_Extracted data_
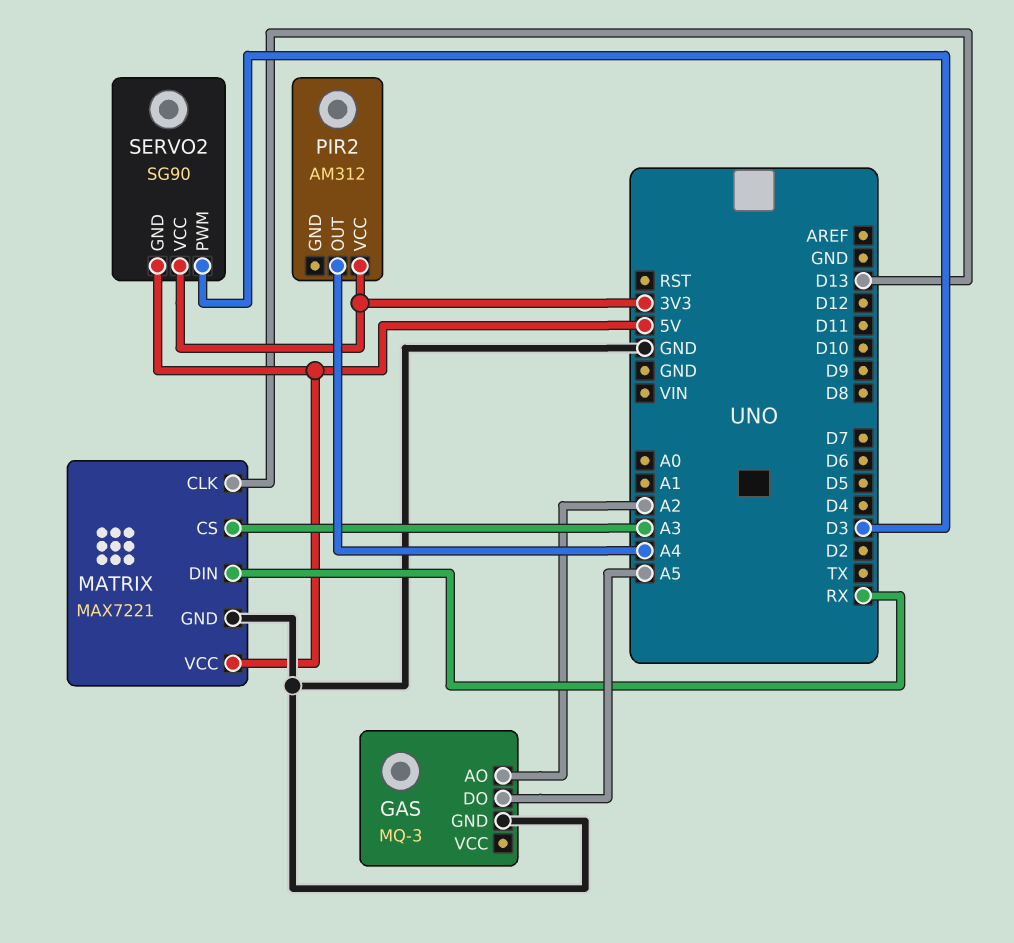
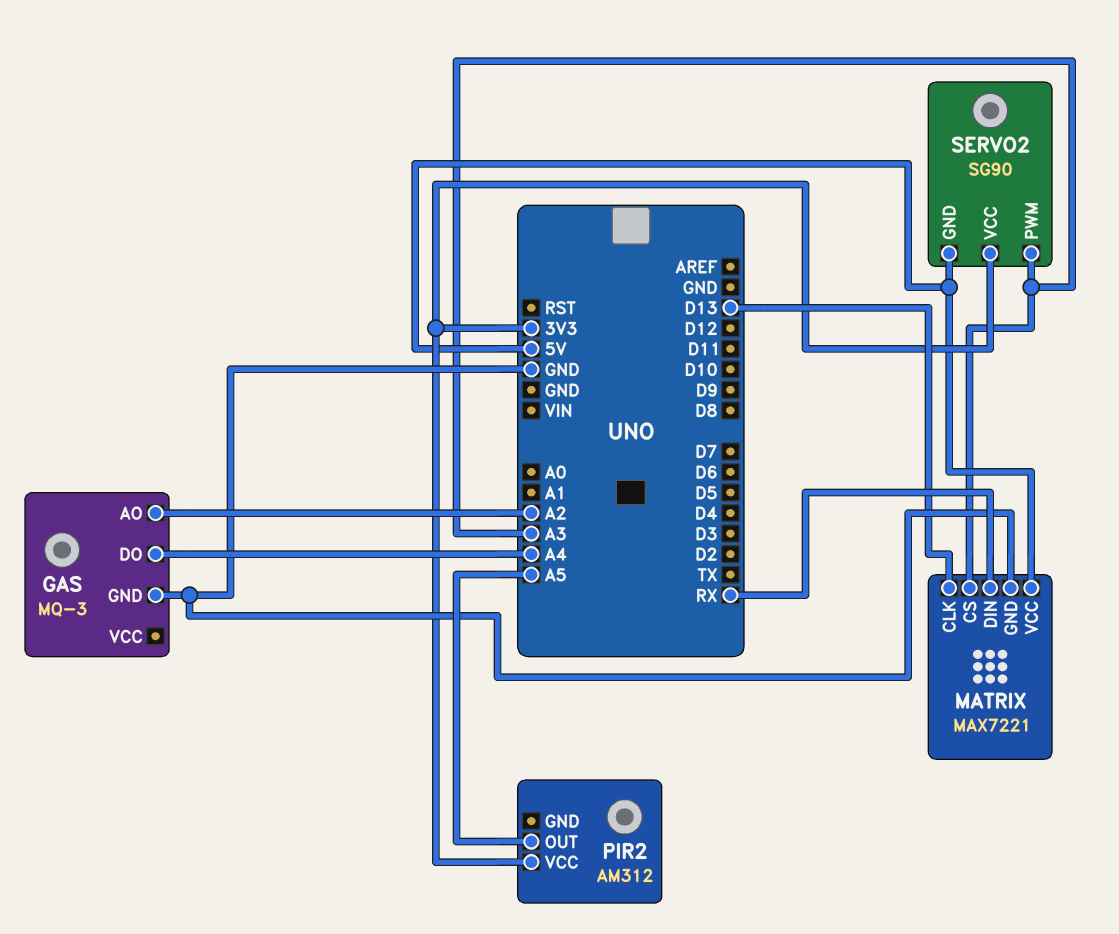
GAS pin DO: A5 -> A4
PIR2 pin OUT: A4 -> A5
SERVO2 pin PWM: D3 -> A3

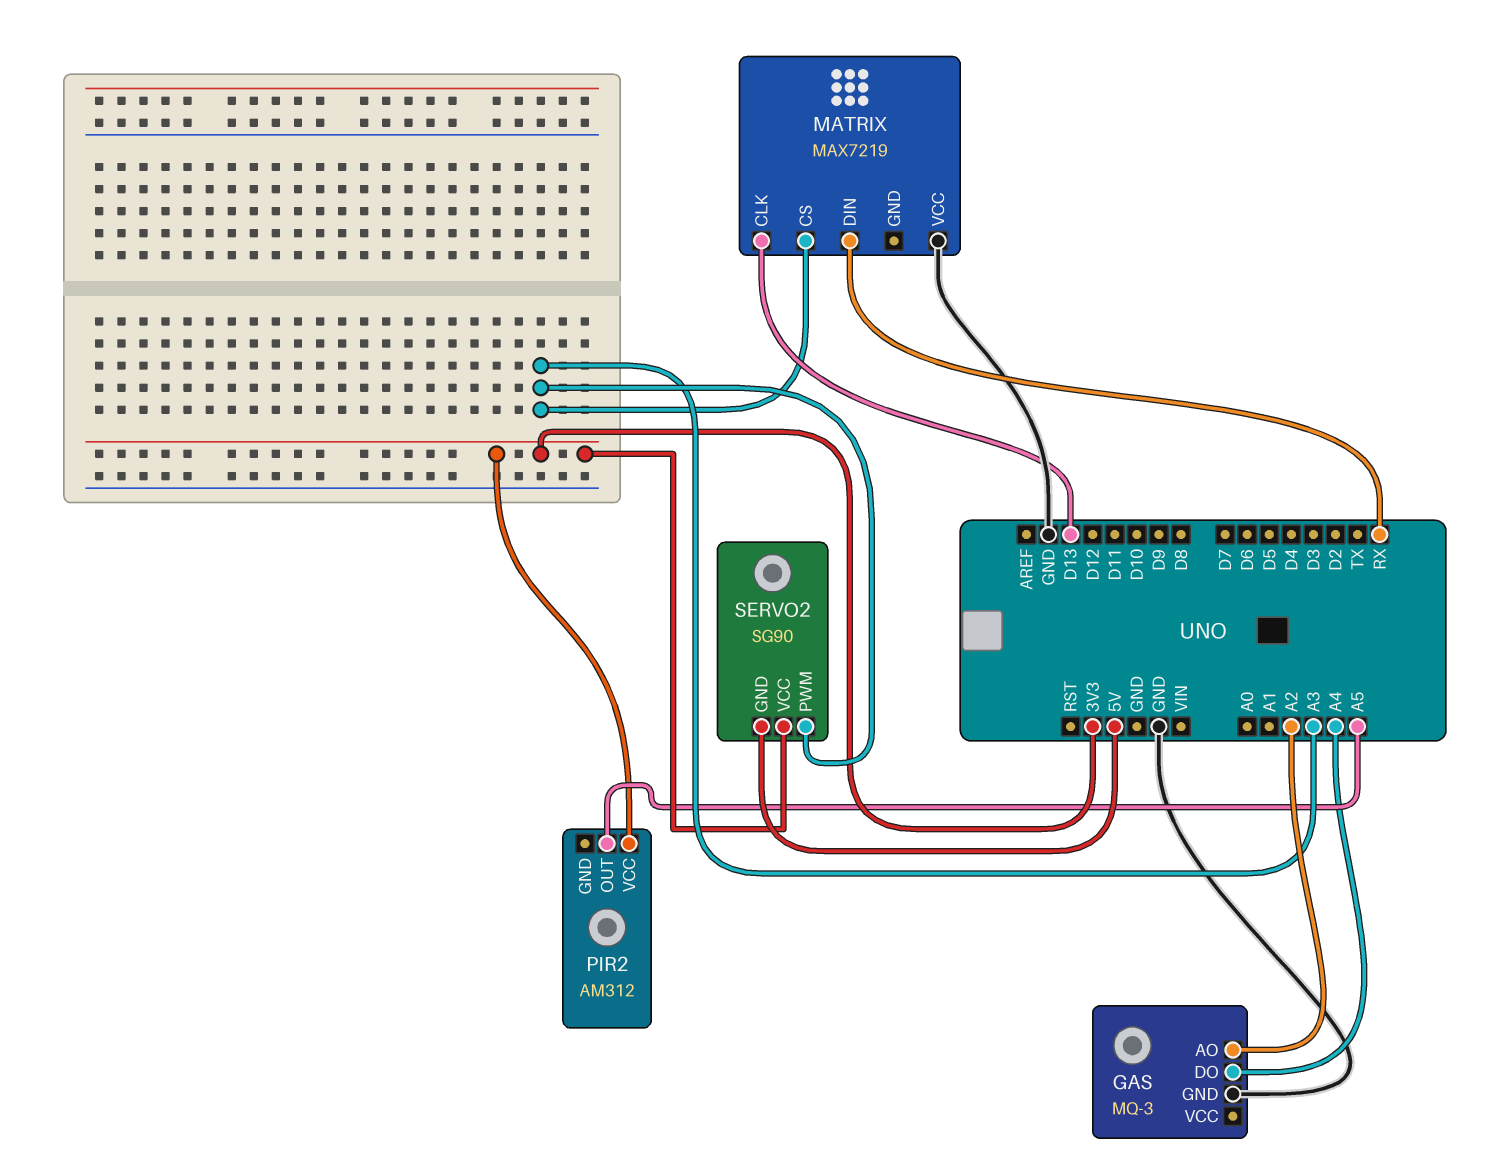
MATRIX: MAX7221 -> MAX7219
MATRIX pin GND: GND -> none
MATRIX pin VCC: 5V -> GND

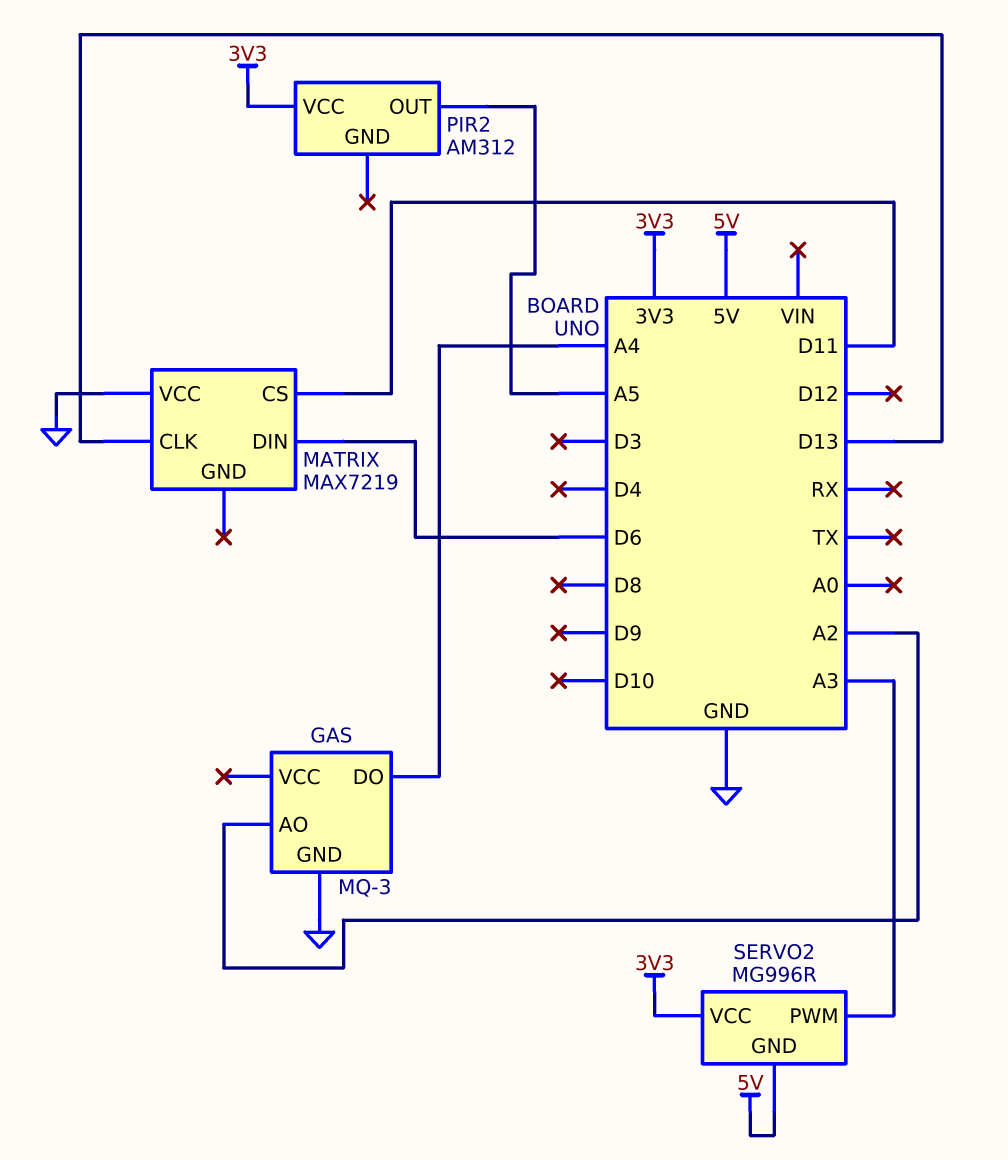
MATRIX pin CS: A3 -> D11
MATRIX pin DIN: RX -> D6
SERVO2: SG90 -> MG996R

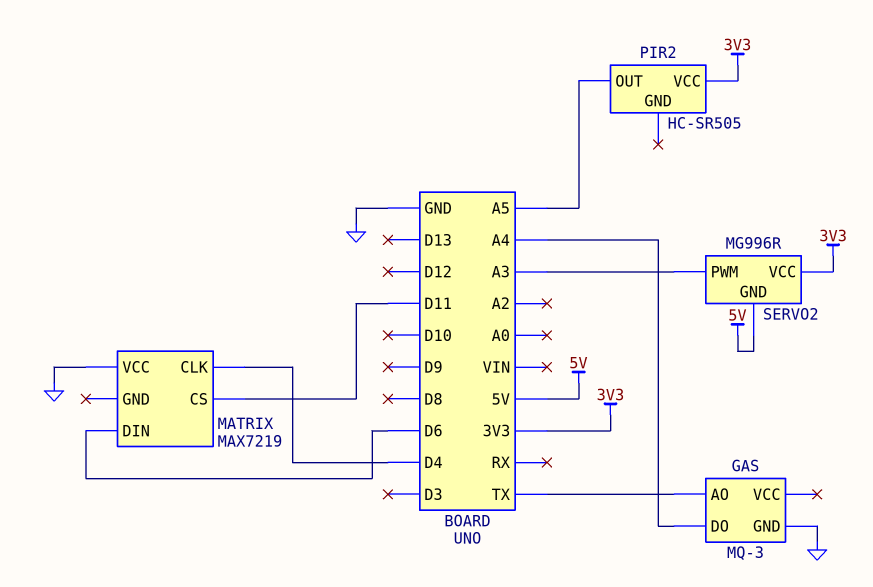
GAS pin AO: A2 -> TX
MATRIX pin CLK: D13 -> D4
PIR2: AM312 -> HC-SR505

_Directions_
Could you return exactly the lines starting with the one that contains "MATRIX: MAX7221 -> MAX7219" and ending with the last line of the data above? Leave the pictures out.

_Result of the exercise_
MATRIX: MAX7221 -> MAX7219
MATRIX pin GND: GND -> none
MATRIX pin VCC: 5V -> GND

MATRIX pin CS: A3 -> D11
MATRIX pin DIN: RX -> D6
SERVO2: SG90 -> MG996R

GAS pin AO: A2 -> TX
MATRIX pin CLK: D13 -> D4
PIR2: AM312 -> HC-SR505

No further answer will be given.